The material below holds pictures; leave them out, and copy exactly, and only, the lines from the one with "black triangle: moved 6 px right, 7 px down" through the last.

### Dataset content:
*****
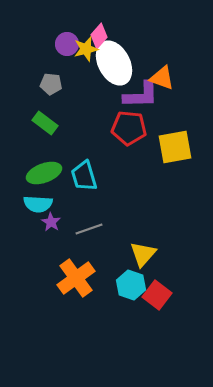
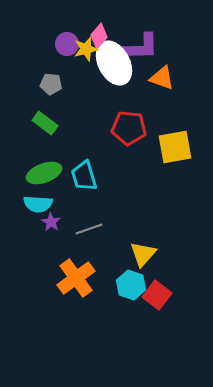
purple L-shape: moved 48 px up
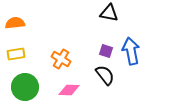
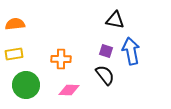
black triangle: moved 6 px right, 7 px down
orange semicircle: moved 1 px down
yellow rectangle: moved 2 px left
orange cross: rotated 30 degrees counterclockwise
green circle: moved 1 px right, 2 px up
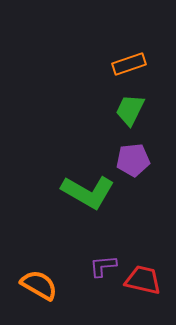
*****
### Answer to this task:
black triangle: moved 6 px right, 7 px down
orange semicircle: moved 1 px down
yellow rectangle: moved 2 px left
orange cross: rotated 30 degrees counterclockwise
green circle: moved 1 px right, 2 px up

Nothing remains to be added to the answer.